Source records
++++++++

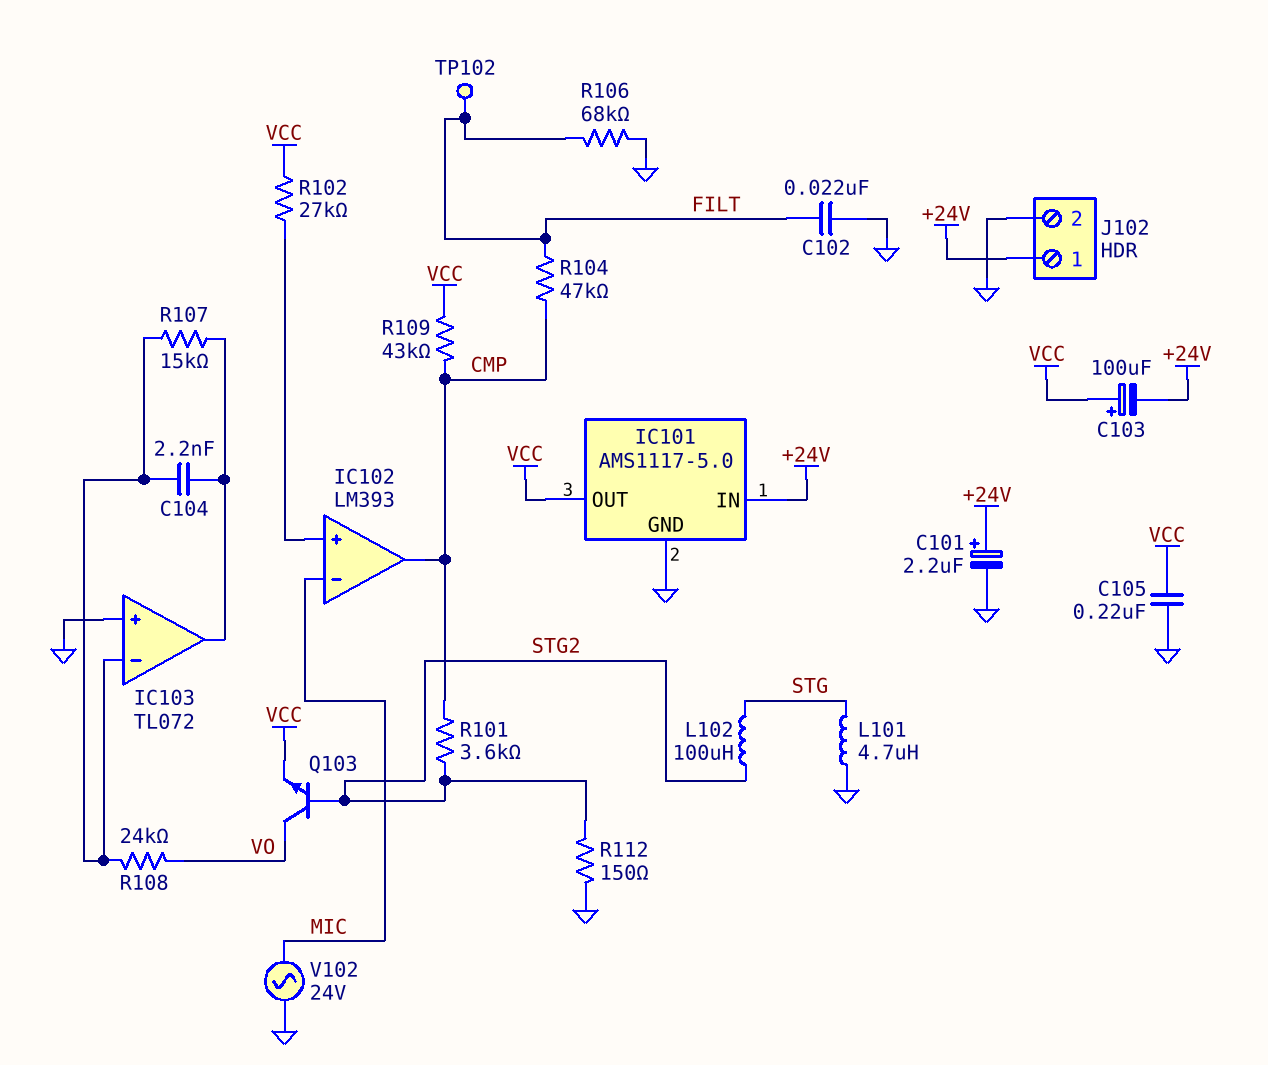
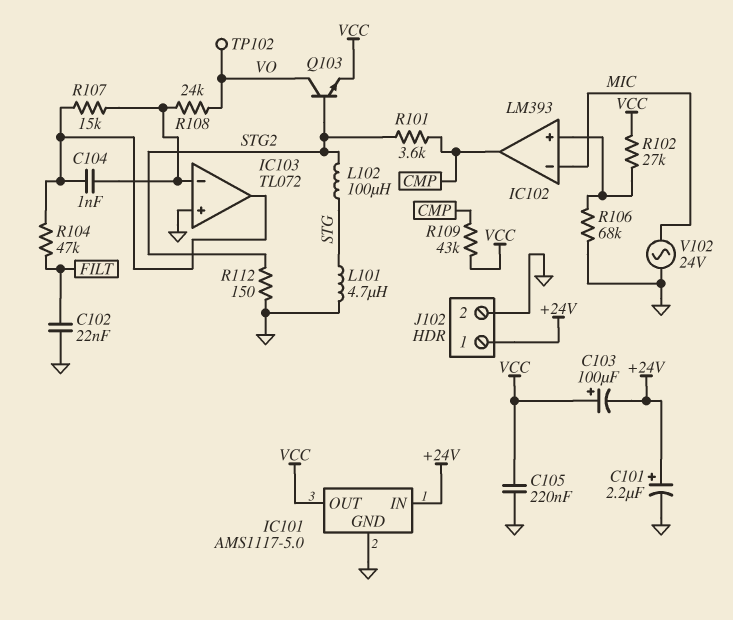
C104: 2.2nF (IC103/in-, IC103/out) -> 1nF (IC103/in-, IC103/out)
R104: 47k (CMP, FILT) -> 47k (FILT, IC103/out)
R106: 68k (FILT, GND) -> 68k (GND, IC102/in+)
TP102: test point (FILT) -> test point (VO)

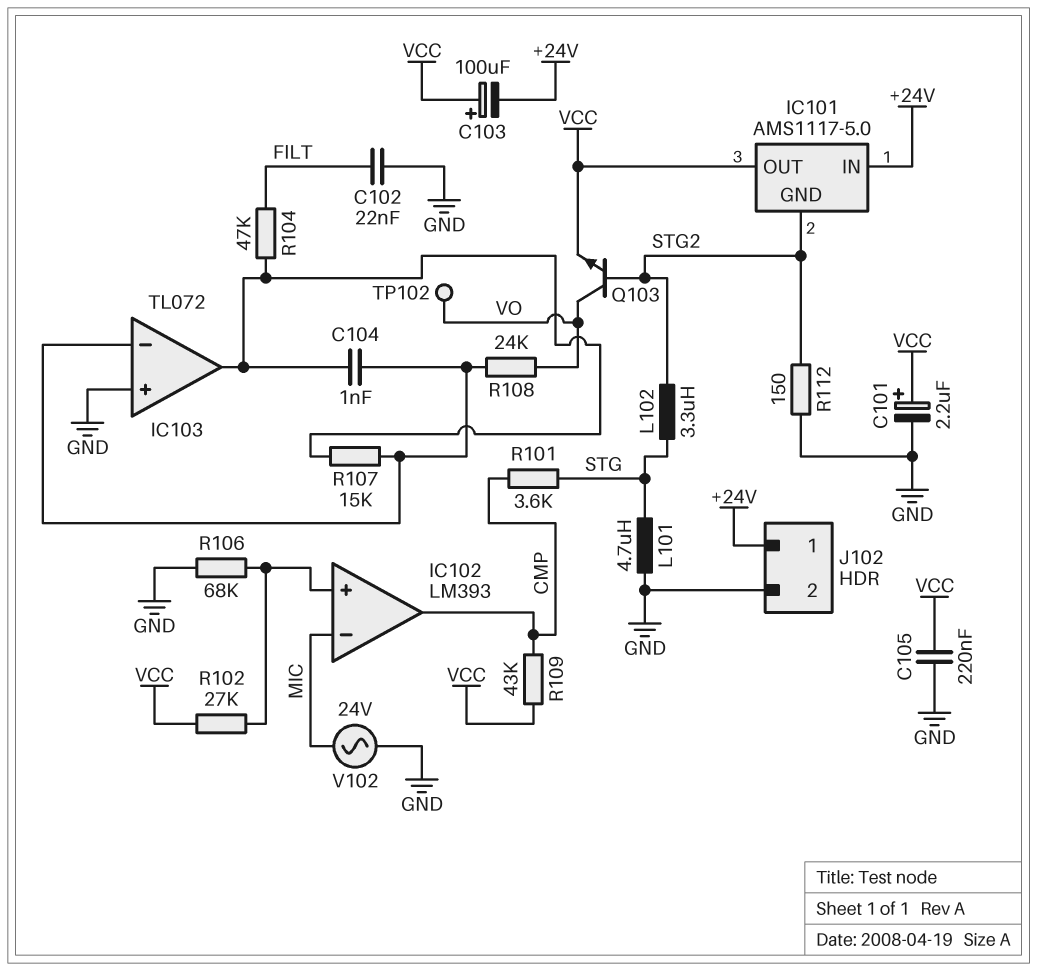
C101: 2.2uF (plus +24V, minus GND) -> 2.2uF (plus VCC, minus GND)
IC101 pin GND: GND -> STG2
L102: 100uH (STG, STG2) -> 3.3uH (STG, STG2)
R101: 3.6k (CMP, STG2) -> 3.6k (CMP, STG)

++++++++

The answer must consist of every line from the entries that holds the string "FILT".

R104: 47k (CMP, FILT) -> 47k (FILT, IC103/out)
R106: 68k (FILT, GND) -> 68k (GND, IC102/in+)
TP102: test point (FILT) -> test point (VO)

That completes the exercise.